## EXERCISE
Each line holding the string "none" is to be copied from the data.

## DATA SUPPLIED
========================================

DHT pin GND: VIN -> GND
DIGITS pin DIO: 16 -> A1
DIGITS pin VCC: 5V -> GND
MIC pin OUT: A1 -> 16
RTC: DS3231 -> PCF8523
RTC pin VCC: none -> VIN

========================================

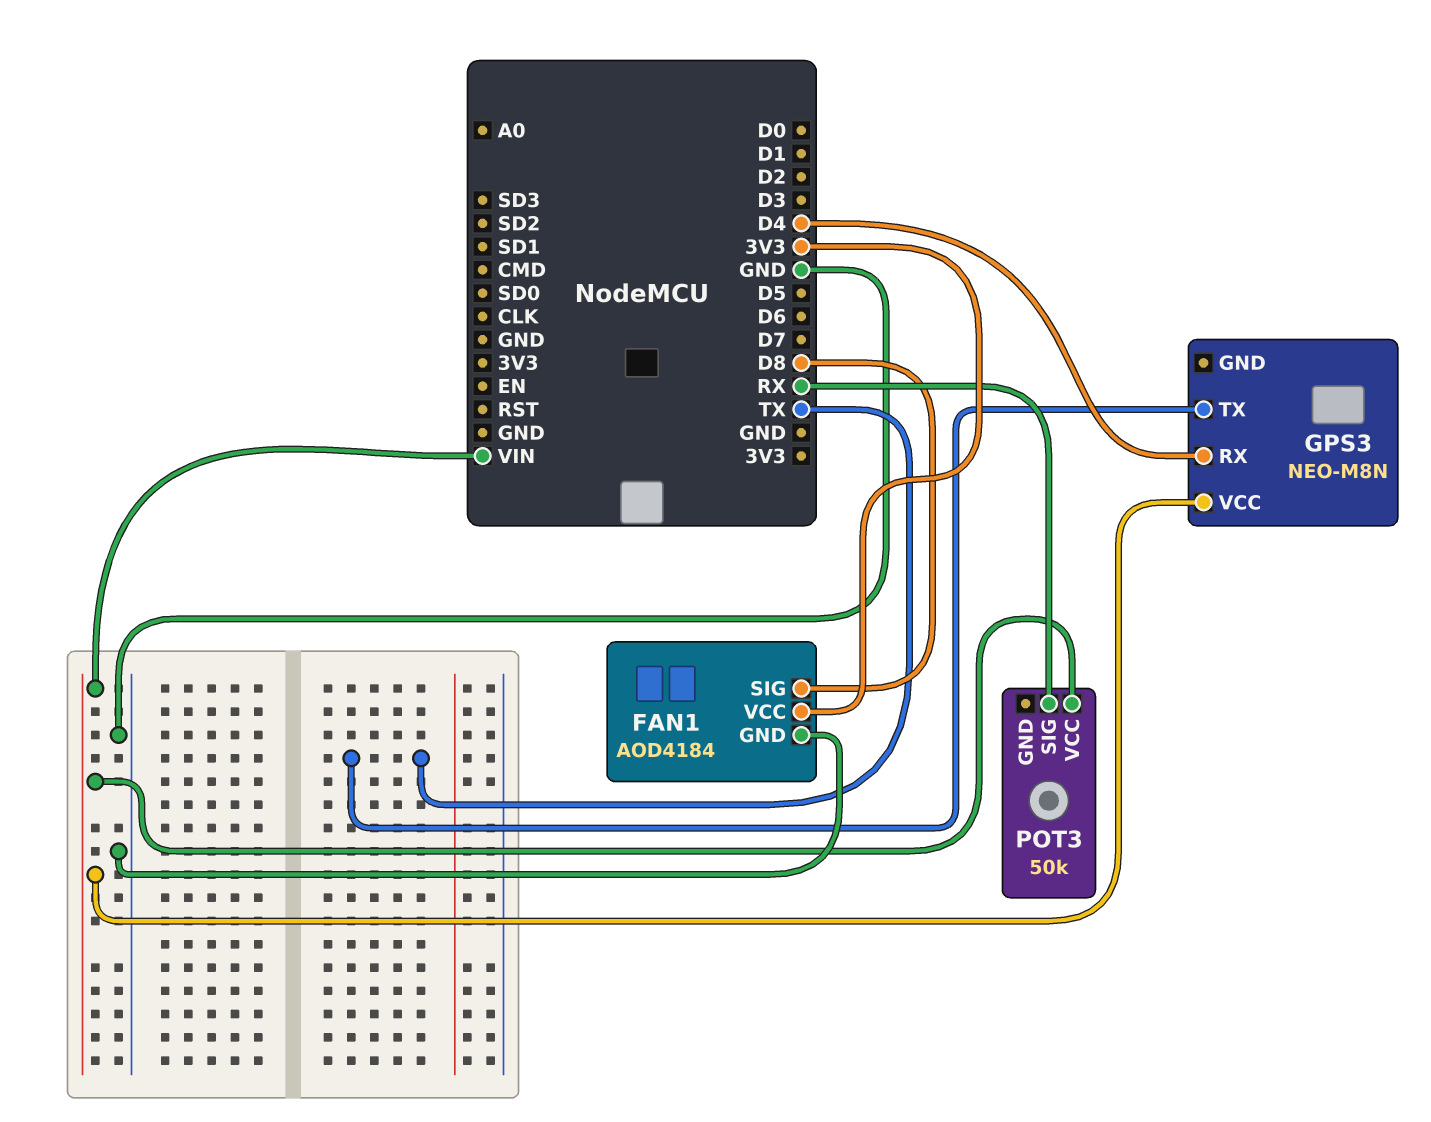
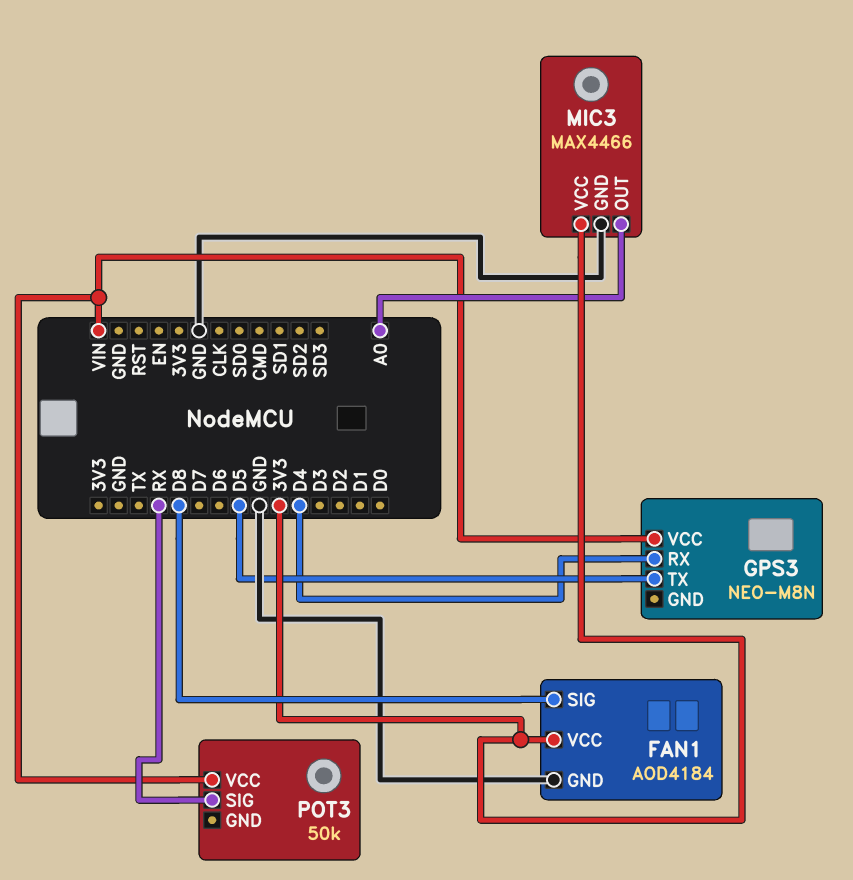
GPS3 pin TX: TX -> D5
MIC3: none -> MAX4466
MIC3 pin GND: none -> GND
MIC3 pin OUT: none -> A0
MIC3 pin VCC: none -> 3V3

========================================

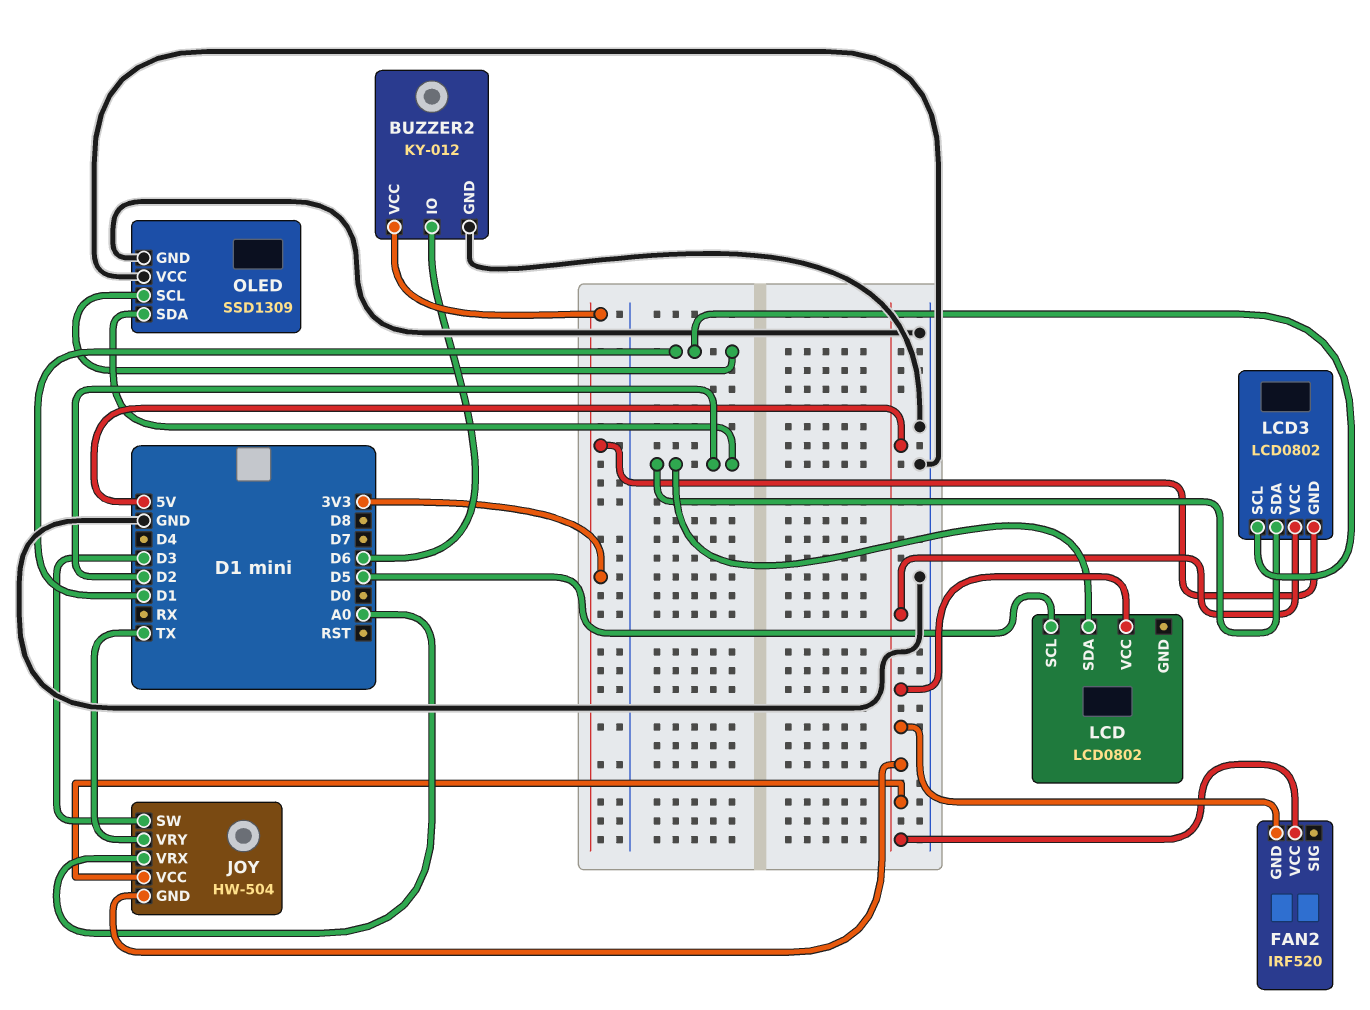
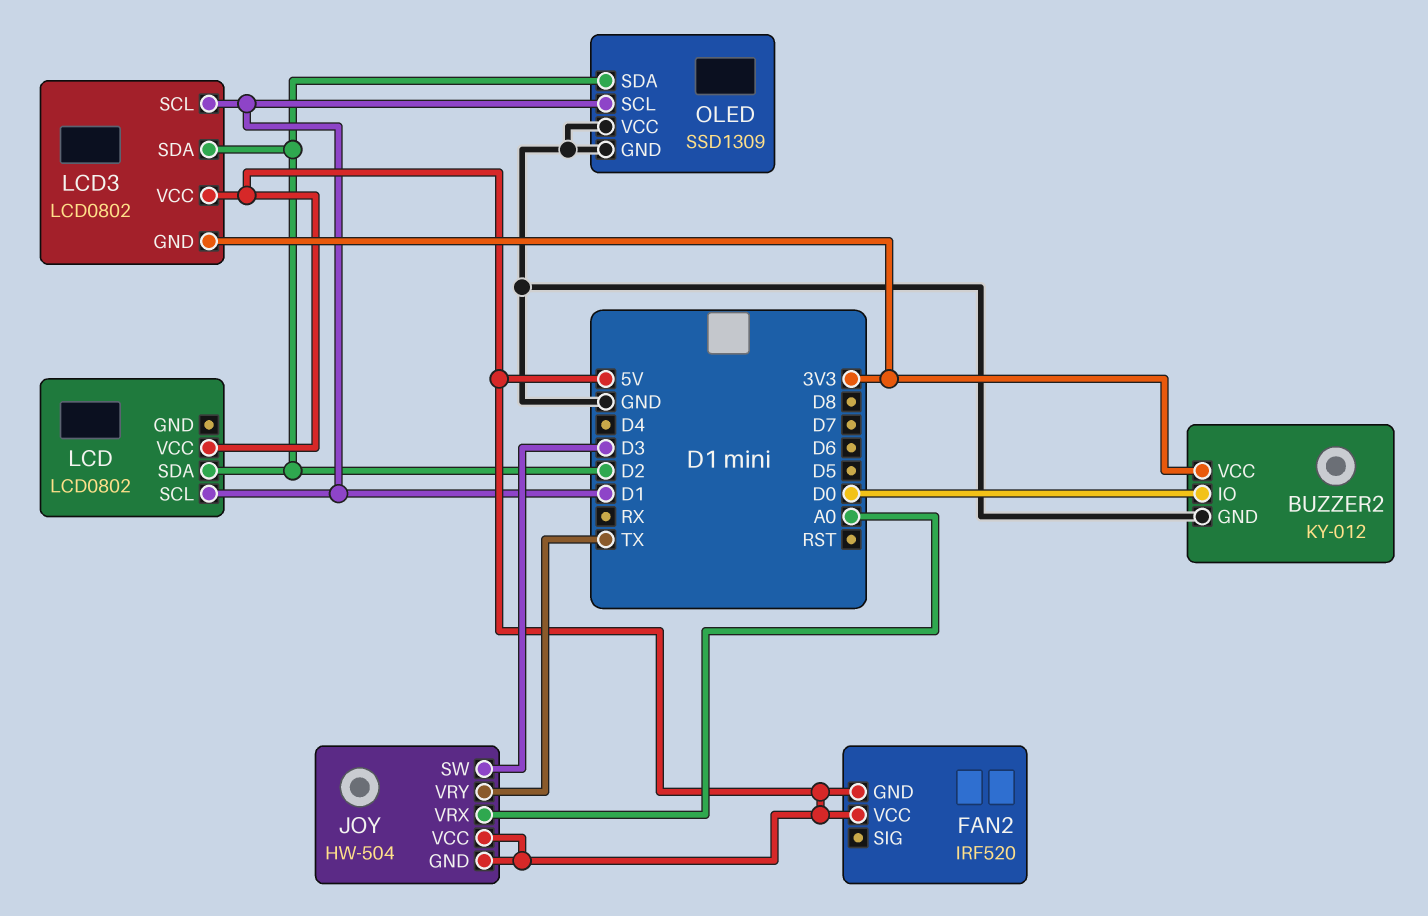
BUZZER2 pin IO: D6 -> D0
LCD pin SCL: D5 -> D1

========================================

## RESPONSE TO THE EXERCISE
RTC pin VCC: none -> VIN
MIC3: none -> MAX4466
MIC3 pin GND: none -> GND
MIC3 pin OUT: none -> A0
MIC3 pin VCC: none -> 3V3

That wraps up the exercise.